Would you repeat, exactly as given, the line with "STEPPER3 pin IN1: D7 -> D2" and every line after it to the end of the entries?

● **Available records**
□ □ □
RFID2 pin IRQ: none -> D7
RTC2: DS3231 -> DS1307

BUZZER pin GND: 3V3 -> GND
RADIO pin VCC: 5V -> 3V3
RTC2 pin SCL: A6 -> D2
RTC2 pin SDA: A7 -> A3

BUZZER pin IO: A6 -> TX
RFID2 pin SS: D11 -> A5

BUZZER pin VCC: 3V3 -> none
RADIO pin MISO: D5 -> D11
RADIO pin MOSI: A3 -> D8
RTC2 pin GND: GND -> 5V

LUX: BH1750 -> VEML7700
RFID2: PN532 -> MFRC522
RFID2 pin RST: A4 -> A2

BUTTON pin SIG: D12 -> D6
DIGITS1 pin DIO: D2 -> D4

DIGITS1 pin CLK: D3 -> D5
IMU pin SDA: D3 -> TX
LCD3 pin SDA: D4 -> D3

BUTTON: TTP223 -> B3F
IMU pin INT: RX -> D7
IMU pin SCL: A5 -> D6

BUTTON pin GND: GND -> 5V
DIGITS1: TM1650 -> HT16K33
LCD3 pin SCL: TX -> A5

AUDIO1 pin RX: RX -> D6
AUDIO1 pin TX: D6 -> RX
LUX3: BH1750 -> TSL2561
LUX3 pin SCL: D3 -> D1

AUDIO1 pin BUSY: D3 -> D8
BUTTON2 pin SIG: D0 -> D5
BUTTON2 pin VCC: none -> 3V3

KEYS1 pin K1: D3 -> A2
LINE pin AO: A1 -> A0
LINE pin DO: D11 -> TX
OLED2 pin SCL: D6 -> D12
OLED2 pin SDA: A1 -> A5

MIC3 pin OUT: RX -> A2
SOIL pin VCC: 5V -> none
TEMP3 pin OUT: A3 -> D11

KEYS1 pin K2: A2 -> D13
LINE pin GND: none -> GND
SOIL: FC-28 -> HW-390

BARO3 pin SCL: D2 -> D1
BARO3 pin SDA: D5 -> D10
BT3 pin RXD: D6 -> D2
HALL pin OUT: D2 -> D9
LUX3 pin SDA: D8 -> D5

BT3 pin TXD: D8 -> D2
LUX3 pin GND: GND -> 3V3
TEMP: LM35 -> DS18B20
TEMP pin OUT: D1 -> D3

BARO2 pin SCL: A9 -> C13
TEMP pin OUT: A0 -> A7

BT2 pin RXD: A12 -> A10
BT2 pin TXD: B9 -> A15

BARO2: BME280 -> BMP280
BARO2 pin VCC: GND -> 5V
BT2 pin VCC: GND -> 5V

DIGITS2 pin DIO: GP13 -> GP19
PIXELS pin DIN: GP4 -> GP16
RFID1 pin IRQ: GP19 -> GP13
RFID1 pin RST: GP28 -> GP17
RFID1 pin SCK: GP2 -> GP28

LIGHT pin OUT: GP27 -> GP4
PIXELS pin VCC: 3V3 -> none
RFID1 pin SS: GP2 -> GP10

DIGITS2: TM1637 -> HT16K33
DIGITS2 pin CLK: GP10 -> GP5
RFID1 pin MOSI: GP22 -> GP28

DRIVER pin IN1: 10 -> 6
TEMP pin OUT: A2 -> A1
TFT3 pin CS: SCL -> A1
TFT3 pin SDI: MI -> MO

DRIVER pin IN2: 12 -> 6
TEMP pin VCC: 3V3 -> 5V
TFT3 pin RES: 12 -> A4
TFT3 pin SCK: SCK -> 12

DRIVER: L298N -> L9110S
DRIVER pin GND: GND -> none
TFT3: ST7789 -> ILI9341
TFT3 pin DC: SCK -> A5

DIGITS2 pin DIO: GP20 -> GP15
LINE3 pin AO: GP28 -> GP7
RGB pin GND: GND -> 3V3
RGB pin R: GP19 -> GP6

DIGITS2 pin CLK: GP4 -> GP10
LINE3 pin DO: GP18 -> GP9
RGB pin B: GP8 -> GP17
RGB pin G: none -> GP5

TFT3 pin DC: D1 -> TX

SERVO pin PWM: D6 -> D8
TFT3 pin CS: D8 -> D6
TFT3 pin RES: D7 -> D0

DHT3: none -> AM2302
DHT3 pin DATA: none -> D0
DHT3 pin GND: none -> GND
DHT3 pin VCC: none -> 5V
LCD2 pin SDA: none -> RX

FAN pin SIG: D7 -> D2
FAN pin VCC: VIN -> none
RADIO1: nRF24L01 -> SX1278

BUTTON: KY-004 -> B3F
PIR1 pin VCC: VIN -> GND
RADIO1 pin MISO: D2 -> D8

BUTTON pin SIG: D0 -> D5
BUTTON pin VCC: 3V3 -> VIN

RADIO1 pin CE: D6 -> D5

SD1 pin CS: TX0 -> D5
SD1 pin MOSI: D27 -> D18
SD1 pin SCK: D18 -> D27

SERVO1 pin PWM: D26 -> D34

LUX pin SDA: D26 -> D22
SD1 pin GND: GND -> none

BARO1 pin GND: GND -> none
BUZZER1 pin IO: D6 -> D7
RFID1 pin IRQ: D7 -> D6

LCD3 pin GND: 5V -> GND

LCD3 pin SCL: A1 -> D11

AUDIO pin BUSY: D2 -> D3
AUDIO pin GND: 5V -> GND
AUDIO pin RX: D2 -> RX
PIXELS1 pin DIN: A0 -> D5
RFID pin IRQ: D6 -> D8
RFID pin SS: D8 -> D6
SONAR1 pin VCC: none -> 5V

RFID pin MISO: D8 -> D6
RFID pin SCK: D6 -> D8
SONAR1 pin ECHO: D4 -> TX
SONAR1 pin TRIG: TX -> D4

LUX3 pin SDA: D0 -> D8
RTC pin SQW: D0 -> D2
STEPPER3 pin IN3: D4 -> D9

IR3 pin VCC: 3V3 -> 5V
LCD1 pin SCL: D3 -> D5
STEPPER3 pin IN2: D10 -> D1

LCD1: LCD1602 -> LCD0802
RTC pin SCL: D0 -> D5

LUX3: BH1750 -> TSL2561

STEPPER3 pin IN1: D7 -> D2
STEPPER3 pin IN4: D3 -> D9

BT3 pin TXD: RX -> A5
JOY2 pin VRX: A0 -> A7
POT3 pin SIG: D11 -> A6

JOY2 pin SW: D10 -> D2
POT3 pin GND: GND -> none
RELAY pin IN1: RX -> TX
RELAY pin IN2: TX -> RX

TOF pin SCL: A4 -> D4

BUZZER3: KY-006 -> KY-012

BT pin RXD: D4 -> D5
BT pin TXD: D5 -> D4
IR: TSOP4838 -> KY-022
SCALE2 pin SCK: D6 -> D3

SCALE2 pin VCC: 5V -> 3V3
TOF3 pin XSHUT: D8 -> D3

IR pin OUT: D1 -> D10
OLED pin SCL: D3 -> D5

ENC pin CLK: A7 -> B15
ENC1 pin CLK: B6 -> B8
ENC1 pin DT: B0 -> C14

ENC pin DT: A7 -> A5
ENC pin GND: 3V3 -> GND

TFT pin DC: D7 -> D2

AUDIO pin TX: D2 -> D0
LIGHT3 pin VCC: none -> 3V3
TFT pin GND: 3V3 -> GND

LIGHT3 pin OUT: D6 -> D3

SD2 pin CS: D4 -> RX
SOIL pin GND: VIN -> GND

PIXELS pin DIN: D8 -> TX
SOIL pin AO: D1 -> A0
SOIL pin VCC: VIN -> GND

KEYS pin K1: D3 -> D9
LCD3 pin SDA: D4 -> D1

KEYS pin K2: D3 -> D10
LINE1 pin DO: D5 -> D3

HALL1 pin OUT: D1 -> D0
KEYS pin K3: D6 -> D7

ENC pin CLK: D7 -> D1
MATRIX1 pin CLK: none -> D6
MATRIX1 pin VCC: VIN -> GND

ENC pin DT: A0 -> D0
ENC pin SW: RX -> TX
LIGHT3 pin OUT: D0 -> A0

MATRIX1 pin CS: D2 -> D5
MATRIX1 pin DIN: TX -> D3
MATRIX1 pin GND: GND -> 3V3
□ □ □
● **Exercise result**
STEPPER3 pin IN1: D7 -> D2
STEPPER3 pin IN4: D3 -> D9

BT3 pin TXD: RX -> A5
JOY2 pin VRX: A0 -> A7
POT3 pin SIG: D11 -> A6

JOY2 pin SW: D10 -> D2
POT3 pin GND: GND -> none
RELAY pin IN1: RX -> TX
RELAY pin IN2: TX -> RX

TOF pin SCL: A4 -> D4

BUZZER3: KY-006 -> KY-012

BT pin RXD: D4 -> D5
BT pin TXD: D5 -> D4
IR: TSOP4838 -> KY-022
SCALE2 pin SCK: D6 -> D3

SCALE2 pin VCC: 5V -> 3V3
TOF3 pin XSHUT: D8 -> D3

IR pin OUT: D1 -> D10
OLED pin SCL: D3 -> D5

ENC pin CLK: A7 -> B15
ENC1 pin CLK: B6 -> B8
ENC1 pin DT: B0 -> C14

ENC pin DT: A7 -> A5
ENC pin GND: 3V3 -> GND

TFT pin DC: D7 -> D2

AUDIO pin TX: D2 -> D0
LIGHT3 pin VCC: none -> 3V3
TFT pin GND: 3V3 -> GND

LIGHT3 pin OUT: D6 -> D3

SD2 pin CS: D4 -> RX
SOIL pin GND: VIN -> GND

PIXELS pin DIN: D8 -> TX
SOIL pin AO: D1 -> A0
SOIL pin VCC: VIN -> GND

KEYS pin K1: D3 -> D9
LCD3 pin SDA: D4 -> D1

KEYS pin K2: D3 -> D10
LINE1 pin DO: D5 -> D3

HALL1 pin OUT: D1 -> D0
KEYS pin K3: D6 -> D7

ENC pin CLK: D7 -> D1
MATRIX1 pin CLK: none -> D6
MATRIX1 pin VCC: VIN -> GND

ENC pin DT: A0 -> D0
ENC pin SW: RX -> TX
LIGHT3 pin OUT: D0 -> A0

MATRIX1 pin CS: D2 -> D5
MATRIX1 pin DIN: TX -> D3
MATRIX1 pin GND: GND -> 3V3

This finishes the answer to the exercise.